**What the task asks:** A word-for-word copy of the data, with no images, is the required answer.
[Opening Dataset section]
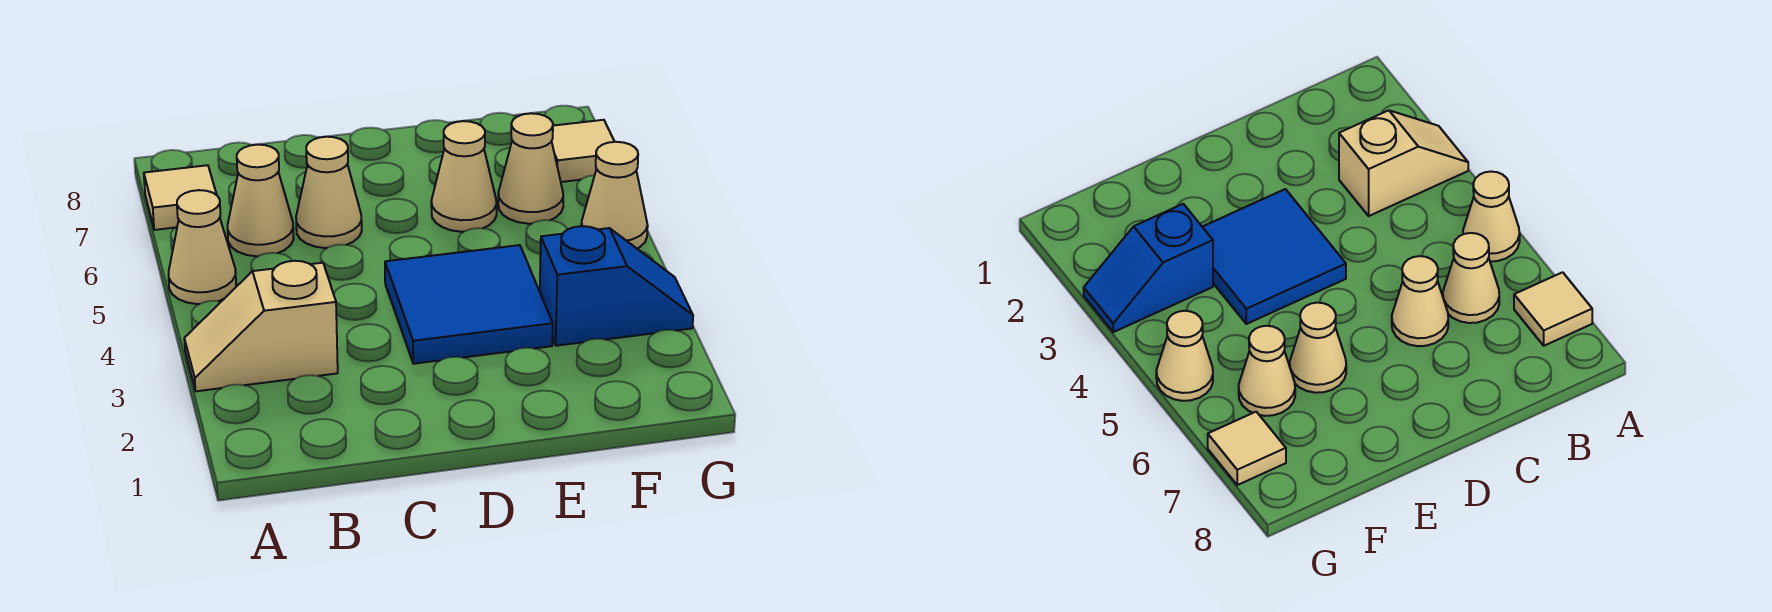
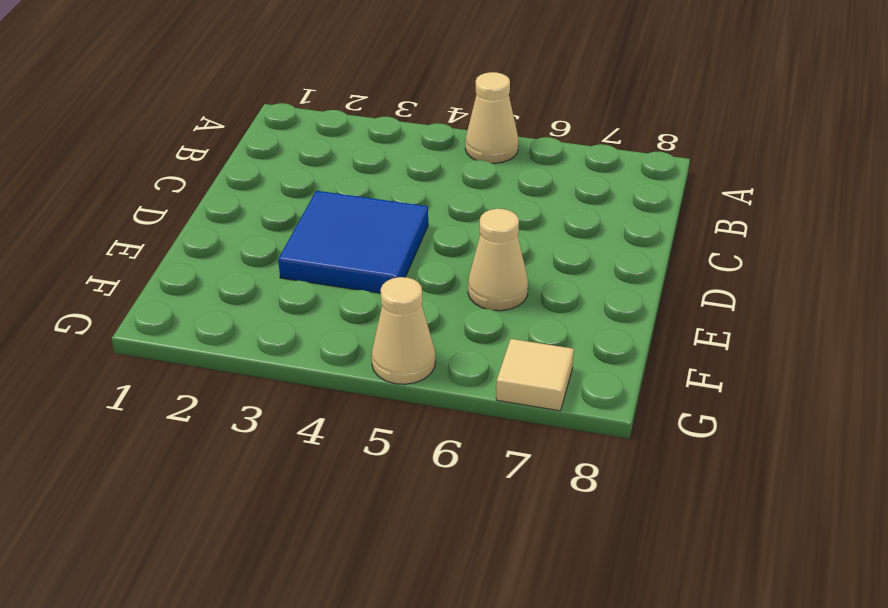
none -> tan slope A3:B3 level 1 top B
none -> tan tile A7 level 1

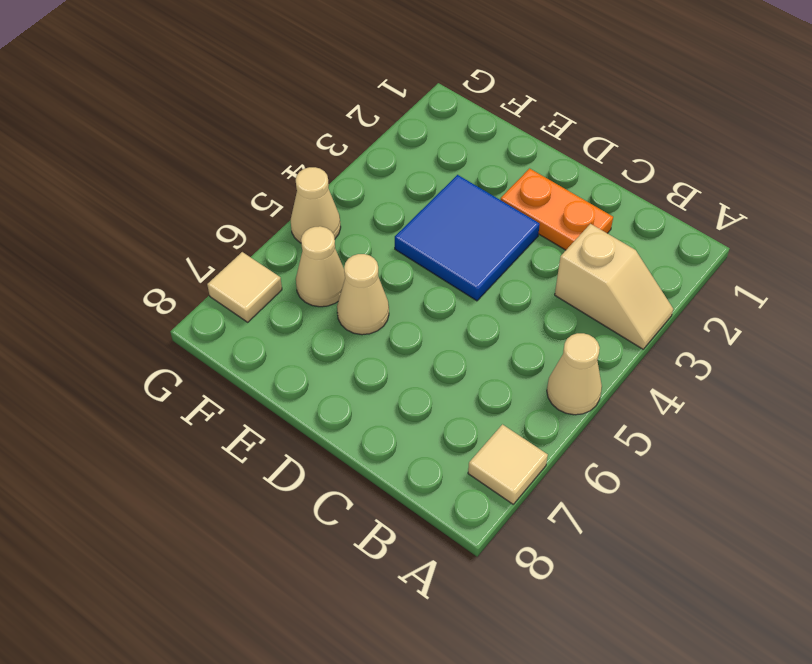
orange plate C2:D2 level 1 -> none
none -> tan cone B6 level 1
none -> tan cone C6 level 1

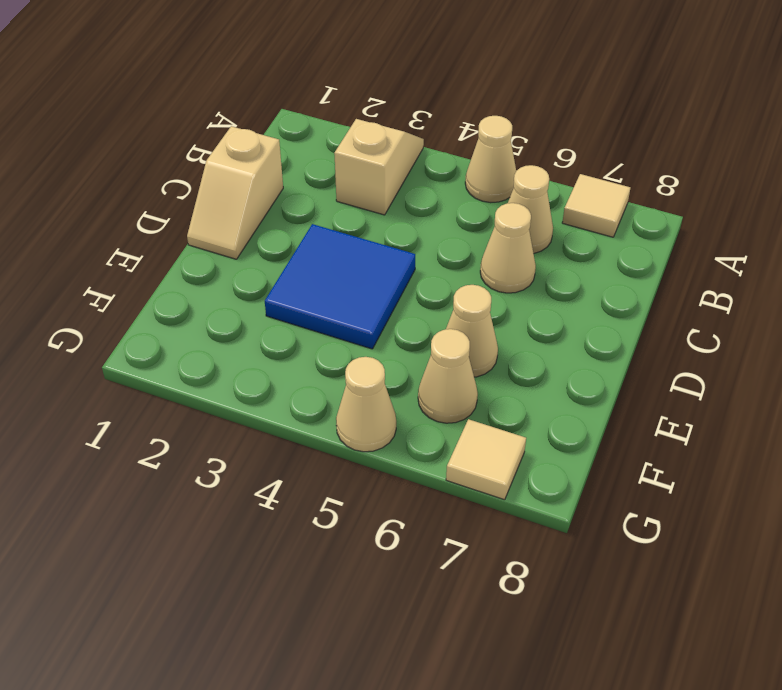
tan slope C1:D1 level 1 top C -> none
none -> blue slope F3:G3 level 1 top F

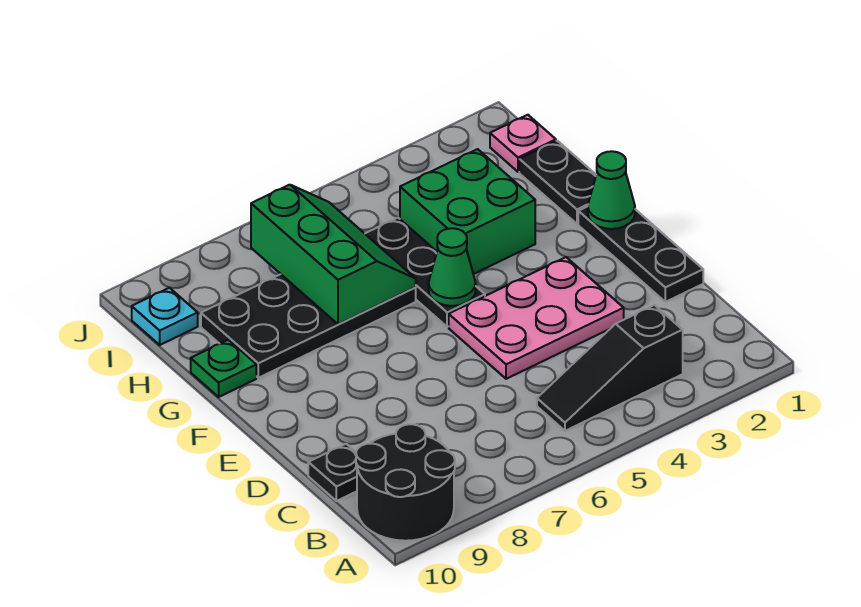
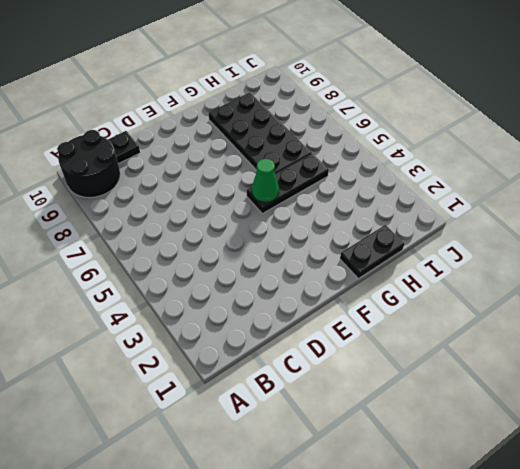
none -> black slope B3:B5 level 1 top 3
none -> black plate D1:F1 level 1
none -> pink plate D3:E5 level 1

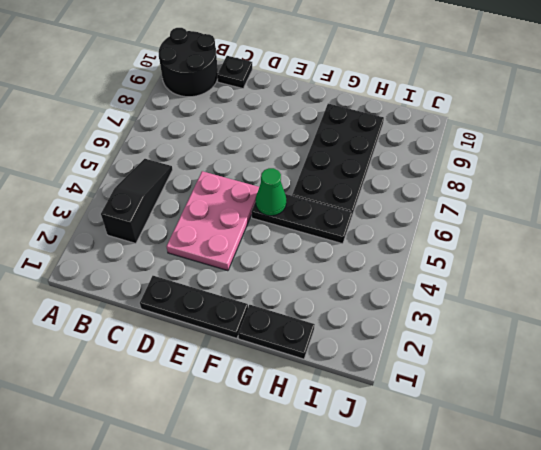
none -> green brick G3:H4 level 1
none -> green plate G10 level 1
none -> pink plate I1 level 1

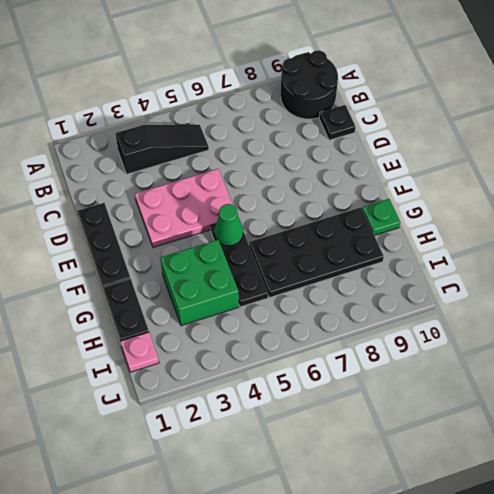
none -> cyan plate I10 level 1
none -> green cone F1 level 2
none -> green slope G6:I7 level 2 top 7

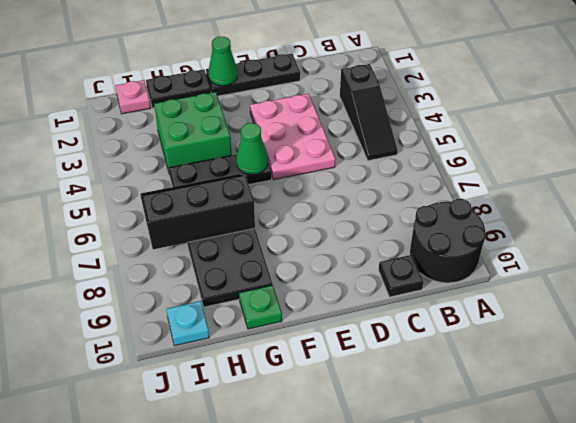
black slope G6:I7 level 2 top 7 -> green slope G6:I7 level 2 top 7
[Closing Dataset section]
**Exercise solution:**
none -> tan slope A3:B3 level 1 top B
none -> tan tile A7 level 1

orange plate C2:D2 level 1 -> none
none -> tan cone B6 level 1
none -> tan cone C6 level 1

tan slope C1:D1 level 1 top C -> none
none -> blue slope F3:G3 level 1 top F

none -> black slope B3:B5 level 1 top 3
none -> black plate D1:F1 level 1
none -> pink plate D3:E5 level 1

none -> green brick G3:H4 level 1
none -> green plate G10 level 1
none -> pink plate I1 level 1

none -> cyan plate I10 level 1
none -> green cone F1 level 2
none -> green slope G6:I7 level 2 top 7

black slope G6:I7 level 2 top 7 -> green slope G6:I7 level 2 top 7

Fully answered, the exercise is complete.